(DIRECTION) Reproduce each of the following entries verbatim, preserving every line without alteration.

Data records

───

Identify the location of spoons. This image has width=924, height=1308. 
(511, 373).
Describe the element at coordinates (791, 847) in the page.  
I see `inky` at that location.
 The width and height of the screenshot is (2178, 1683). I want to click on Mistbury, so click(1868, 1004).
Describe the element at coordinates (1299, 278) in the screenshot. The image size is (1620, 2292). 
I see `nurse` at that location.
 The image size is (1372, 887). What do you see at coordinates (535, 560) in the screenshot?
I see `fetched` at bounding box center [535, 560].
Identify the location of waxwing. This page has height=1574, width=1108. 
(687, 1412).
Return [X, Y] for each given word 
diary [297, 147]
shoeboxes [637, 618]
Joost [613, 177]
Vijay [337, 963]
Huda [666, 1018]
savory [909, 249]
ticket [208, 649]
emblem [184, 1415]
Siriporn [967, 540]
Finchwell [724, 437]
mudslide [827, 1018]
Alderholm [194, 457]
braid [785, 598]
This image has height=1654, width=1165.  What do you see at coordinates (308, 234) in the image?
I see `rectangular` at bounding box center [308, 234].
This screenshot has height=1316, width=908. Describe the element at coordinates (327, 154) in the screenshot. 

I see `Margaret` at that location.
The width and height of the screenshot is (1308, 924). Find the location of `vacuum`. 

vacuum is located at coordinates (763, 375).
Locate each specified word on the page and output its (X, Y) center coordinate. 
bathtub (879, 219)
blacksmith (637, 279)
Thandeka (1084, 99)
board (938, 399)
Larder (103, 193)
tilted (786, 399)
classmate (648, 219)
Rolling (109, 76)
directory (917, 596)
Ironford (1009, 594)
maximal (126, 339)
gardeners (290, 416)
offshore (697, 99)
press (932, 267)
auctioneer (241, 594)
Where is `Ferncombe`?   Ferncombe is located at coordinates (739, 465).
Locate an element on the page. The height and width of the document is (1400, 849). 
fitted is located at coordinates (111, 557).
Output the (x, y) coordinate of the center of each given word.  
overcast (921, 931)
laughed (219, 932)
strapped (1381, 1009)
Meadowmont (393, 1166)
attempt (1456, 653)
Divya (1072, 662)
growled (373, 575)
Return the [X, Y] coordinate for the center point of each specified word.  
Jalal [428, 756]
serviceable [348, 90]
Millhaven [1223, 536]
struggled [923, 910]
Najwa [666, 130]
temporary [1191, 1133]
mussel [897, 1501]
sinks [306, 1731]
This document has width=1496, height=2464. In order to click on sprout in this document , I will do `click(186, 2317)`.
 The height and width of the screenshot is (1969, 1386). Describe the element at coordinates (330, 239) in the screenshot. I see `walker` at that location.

───

(IN RESPONSE)
Identify the location of spoons. This image has width=924, height=1308. 
(511, 373).
Describe the element at coordinates (791, 847) in the page.  
I see `inky` at that location.
 The width and height of the screenshot is (2178, 1683). I want to click on Mistbury, so click(1868, 1004).
Describe the element at coordinates (1299, 278) in the screenshot. The image size is (1620, 2292). 
I see `nurse` at that location.
 The image size is (1372, 887). What do you see at coordinates (535, 560) in the screenshot?
I see `fetched` at bounding box center [535, 560].
Identify the location of waxwing. This page has height=1574, width=1108. 
(687, 1412).
Return [X, Y] for each given word 
diary [297, 147]
shoeboxes [637, 618]
Joost [613, 177]
Vijay [337, 963]
Huda [666, 1018]
savory [909, 249]
ticket [208, 649]
emblem [184, 1415]
Siriporn [967, 540]
Finchwell [724, 437]
mudslide [827, 1018]
Alderholm [194, 457]
braid [785, 598]
This image has height=1654, width=1165.  What do you see at coordinates (308, 234) in the image?
I see `rectangular` at bounding box center [308, 234].
This screenshot has height=1316, width=908. Describe the element at coordinates (327, 154) in the screenshot. 

I see `Margaret` at that location.
The width and height of the screenshot is (1308, 924). Find the location of `vacuum`. 

vacuum is located at coordinates (763, 375).
Locate each specified word on the page and output its (X, Y) center coordinate. 
bathtub (879, 219)
blacksmith (637, 279)
Thandeka (1084, 99)
board (938, 399)
Larder (103, 193)
tilted (786, 399)
classmate (648, 219)
Rolling (109, 76)
directory (917, 596)
Ironford (1009, 594)
maximal (126, 339)
gardeners (290, 416)
offshore (697, 99)
press (932, 267)
auctioneer (241, 594)
Where is `Ferncombe`?   Ferncombe is located at coordinates (739, 465).
Locate an element on the page. The height and width of the document is (1400, 849). 
fitted is located at coordinates (111, 557).
Output the (x, y) coordinate of the center of each given word.  
overcast (921, 931)
laughed (219, 932)
strapped (1381, 1009)
Meadowmont (393, 1166)
attempt (1456, 653)
Divya (1072, 662)
growled (373, 575)
Return the [X, Y] coordinate for the center point of each specified word.  
Jalal [428, 756]
serviceable [348, 90]
Millhaven [1223, 536]
struggled [923, 910]
Najwa [666, 130]
temporary [1191, 1133]
mussel [897, 1501]
sinks [306, 1731]
This document has width=1496, height=2464. In order to click on sprout in this document , I will do `click(186, 2317)`.
 The height and width of the screenshot is (1969, 1386). Describe the element at coordinates (330, 239) in the screenshot. I see `walker` at that location.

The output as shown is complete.